=== Exercise aim ===
Produce an exact copy of the line containing "R12: 1.5k (3V3, N014) -> 1.5k (N007, N014)" and of every line after it in the material below, ending with the final line.

--- Task material ---

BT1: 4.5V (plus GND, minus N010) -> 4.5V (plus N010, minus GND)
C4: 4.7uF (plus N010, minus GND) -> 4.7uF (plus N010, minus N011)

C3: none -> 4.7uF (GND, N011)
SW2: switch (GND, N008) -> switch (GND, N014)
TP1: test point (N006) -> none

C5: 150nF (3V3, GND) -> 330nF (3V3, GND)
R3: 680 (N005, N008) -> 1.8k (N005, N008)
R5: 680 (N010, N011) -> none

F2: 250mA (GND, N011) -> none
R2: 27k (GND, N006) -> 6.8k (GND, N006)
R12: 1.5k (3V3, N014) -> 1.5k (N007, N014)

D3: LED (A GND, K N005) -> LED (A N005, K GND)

---

=== Task response ===
R12: 1.5k (3V3, N014) -> 1.5k (N007, N014)

D3: LED (A GND, K N005) -> LED (A N005, K GND)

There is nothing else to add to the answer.